* Instructions for the task
Transcribe exactly, please, the lines from the one containing "The size of" through the end of the records below, and leave out the pictures.

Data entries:
* * * * * * * * *
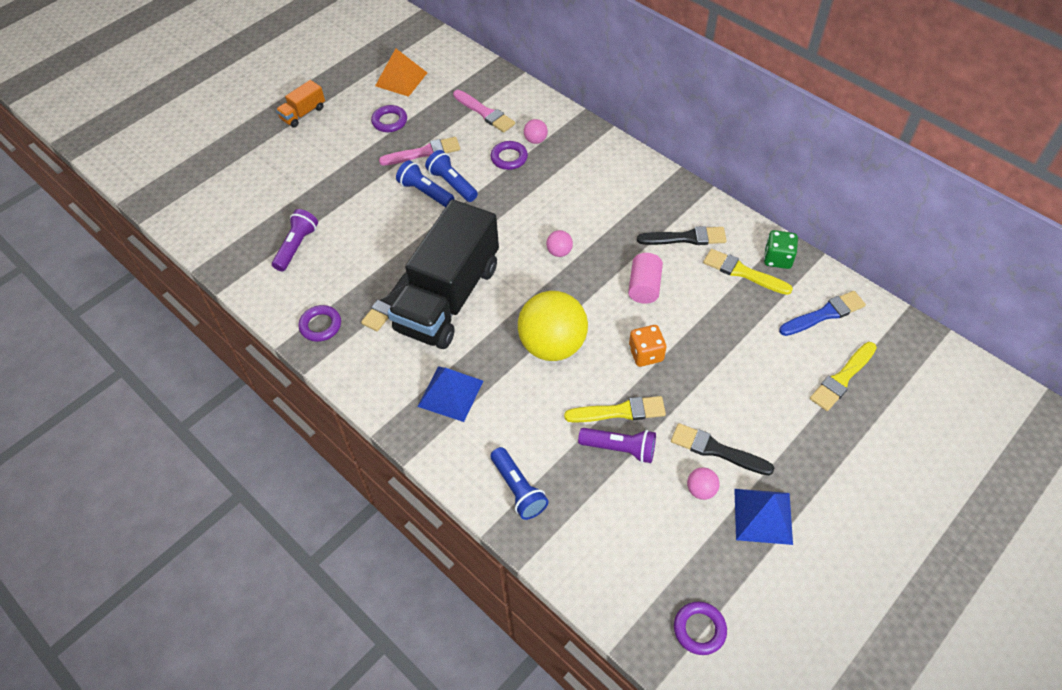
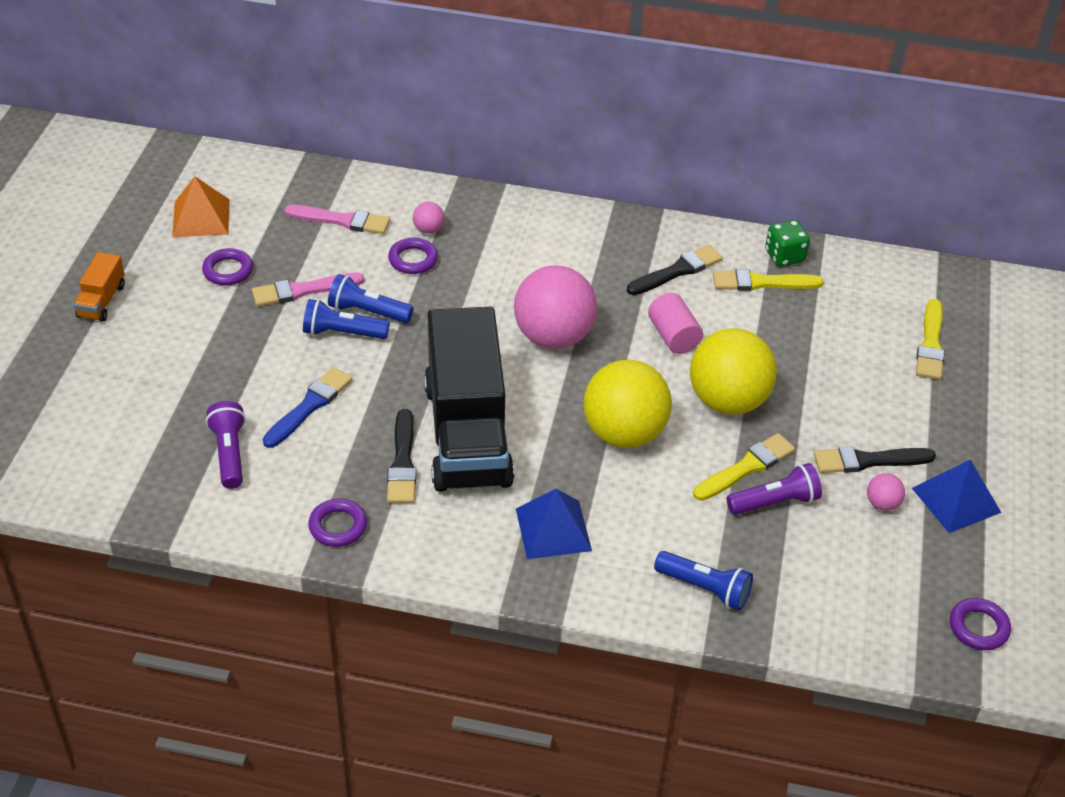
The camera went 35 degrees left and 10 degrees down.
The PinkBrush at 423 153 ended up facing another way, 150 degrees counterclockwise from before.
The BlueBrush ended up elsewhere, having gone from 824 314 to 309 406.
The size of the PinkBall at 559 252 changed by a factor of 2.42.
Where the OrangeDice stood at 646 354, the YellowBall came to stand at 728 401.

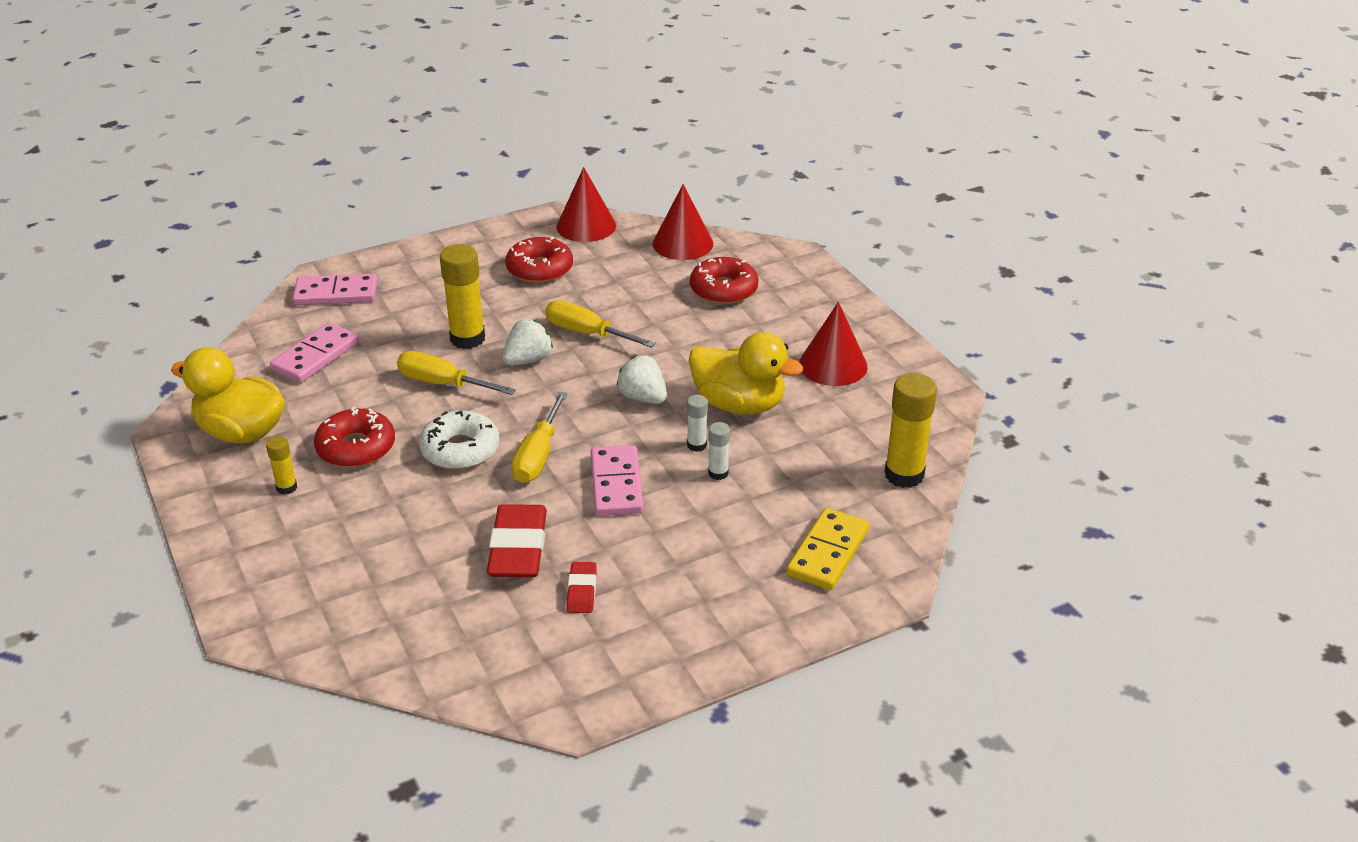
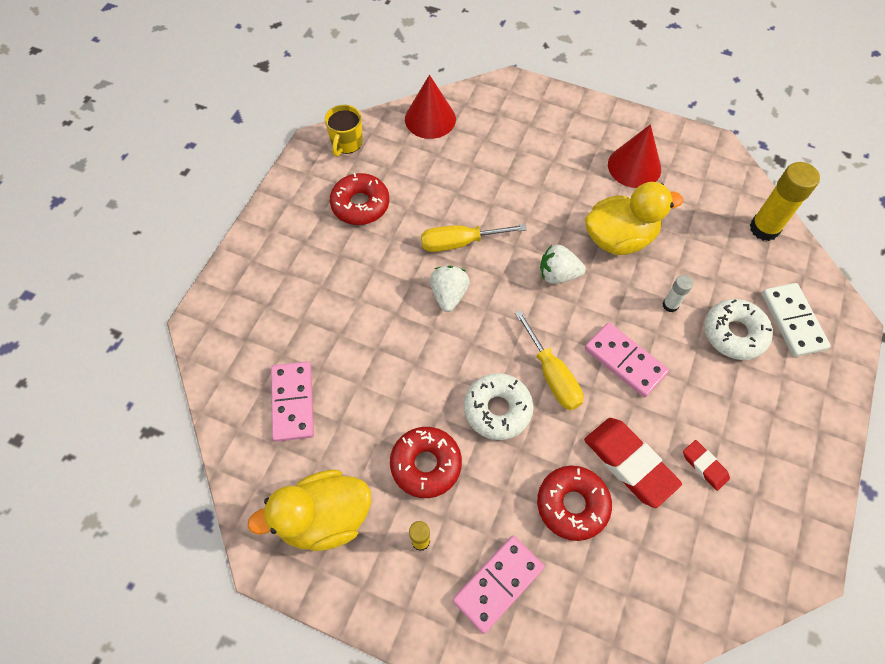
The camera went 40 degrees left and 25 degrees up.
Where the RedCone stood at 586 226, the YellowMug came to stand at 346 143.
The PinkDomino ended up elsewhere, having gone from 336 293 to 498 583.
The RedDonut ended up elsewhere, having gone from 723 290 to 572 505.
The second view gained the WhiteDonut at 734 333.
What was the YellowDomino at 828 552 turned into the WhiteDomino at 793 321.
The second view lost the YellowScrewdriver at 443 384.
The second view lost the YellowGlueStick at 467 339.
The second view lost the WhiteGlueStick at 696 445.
* * * * * * * * *
* Solution
The size of the PinkBall at 559 252 changed by a factor of 2.42.
Where the OrangeDice stood at 646 354, the YellowBall came to stand at 728 401.

The camera went 40 degrees left and 25 degrees up.
Where the RedCone stood at 586 226, the YellowMug came to stand at 346 143.
The PinkDomino ended up elsewhere, having gone from 336 293 to 498 583.
The RedDonut ended up elsewhere, having gone from 723 290 to 572 505.
The second view gained the WhiteDonut at 734 333.
What was the YellowDomino at 828 552 turned into the WhiteDomino at 793 321.
The second view lost the YellowScrewdriver at 443 384.
The second view lost the YellowGlueStick at 467 339.
The second view lost the WhiteGlueStick at 696 445.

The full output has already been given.